Task brief:
When you find the line with "R1: 6.8k (VMID, VS) -> 6.8k (+24V, VMID)" among the records below, reproduce it and each line after it exactly, ending with the line with "R9: 15k (+24V, VO) -> 15k (DGND, VO)".

Materials provided:
○ ○ ○
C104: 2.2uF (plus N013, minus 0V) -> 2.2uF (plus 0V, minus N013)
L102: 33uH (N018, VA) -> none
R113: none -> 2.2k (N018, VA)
○ ○ ○
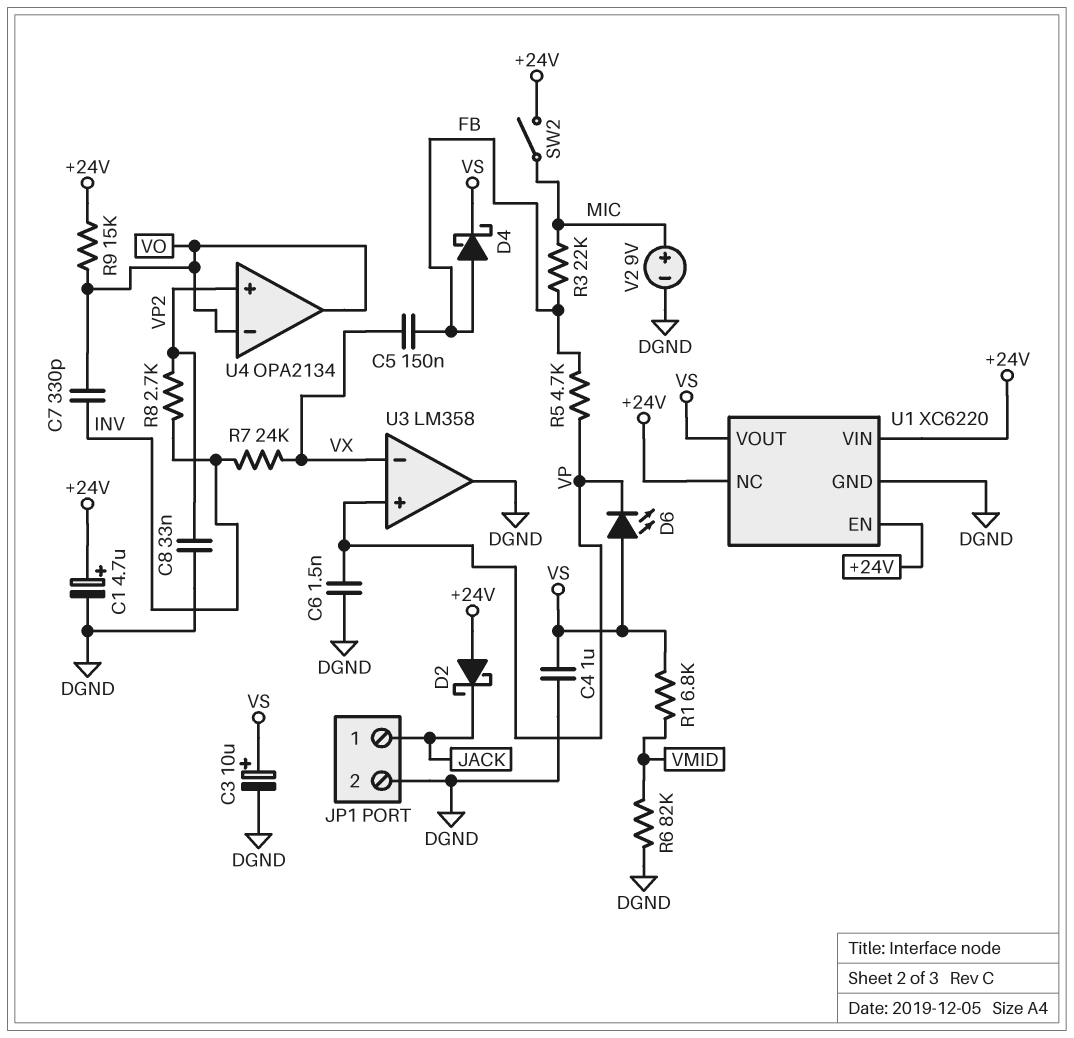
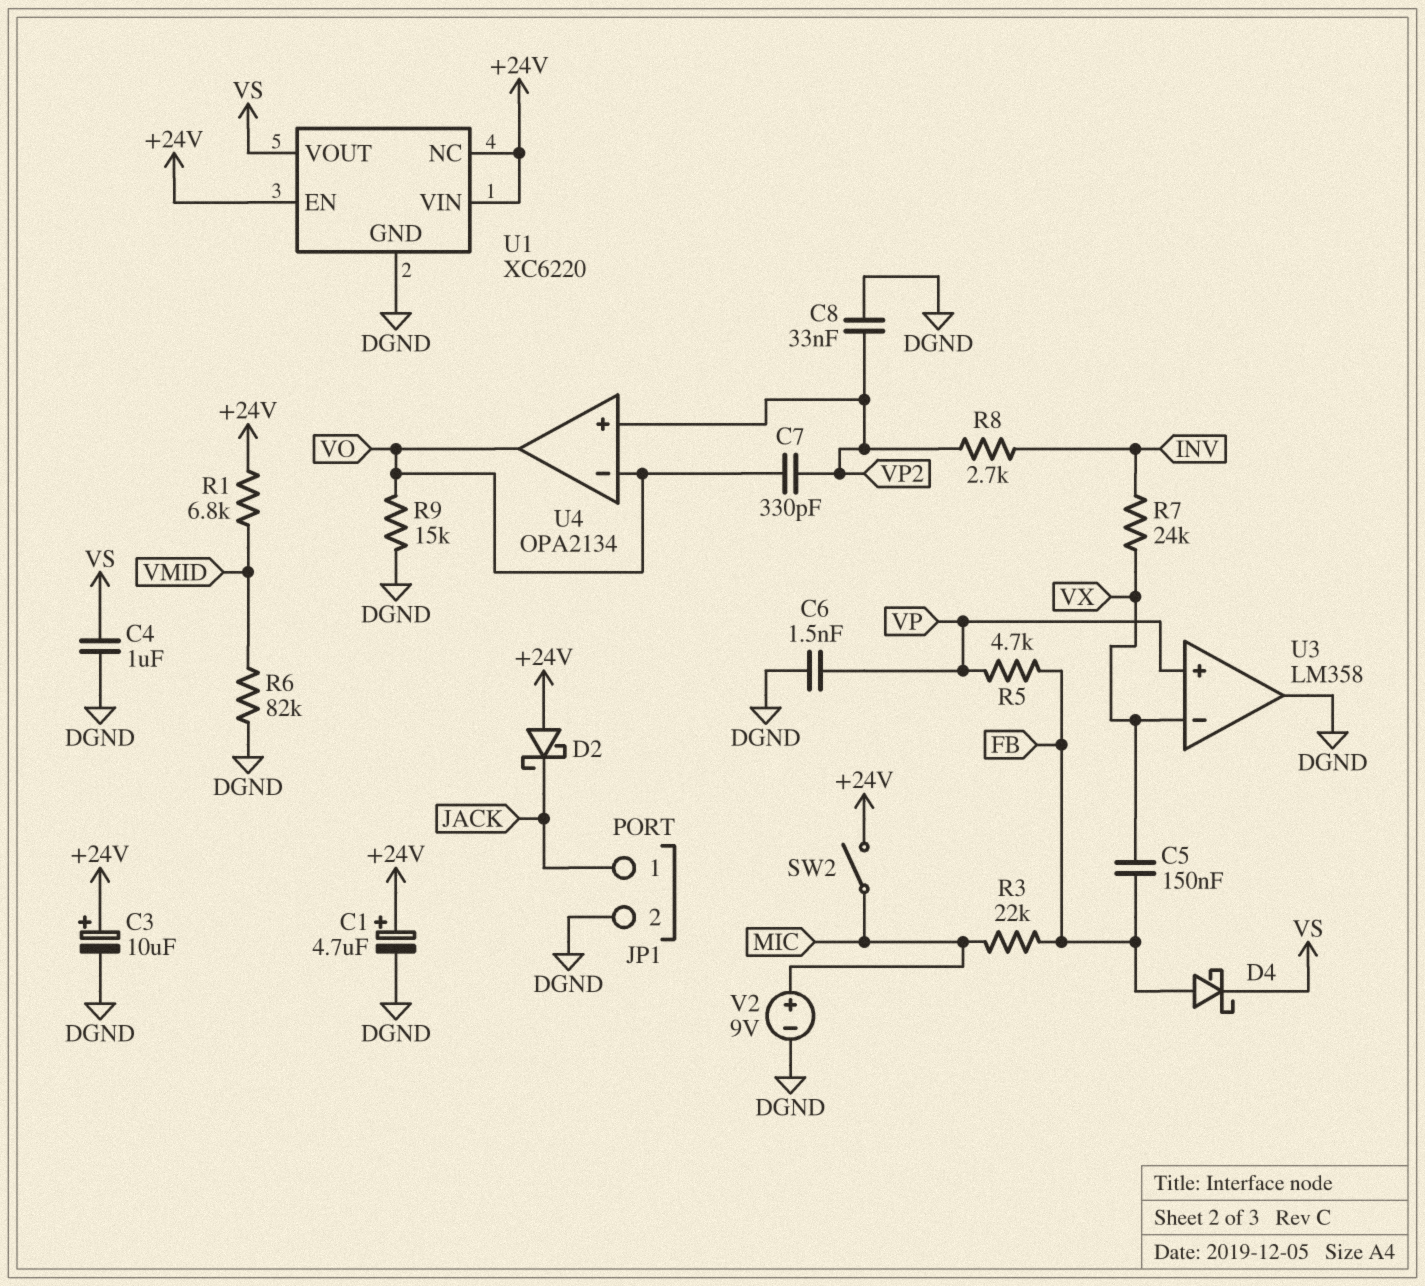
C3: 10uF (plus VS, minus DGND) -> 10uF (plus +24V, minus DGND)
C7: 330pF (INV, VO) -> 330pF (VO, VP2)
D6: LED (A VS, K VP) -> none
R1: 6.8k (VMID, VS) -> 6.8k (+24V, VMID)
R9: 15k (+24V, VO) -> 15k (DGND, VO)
○ ○ ○
Answer to this problem:
R1: 6.8k (VMID, VS) -> 6.8k (+24V, VMID)
R9: 15k (+24V, VO) -> 15k (DGND, VO)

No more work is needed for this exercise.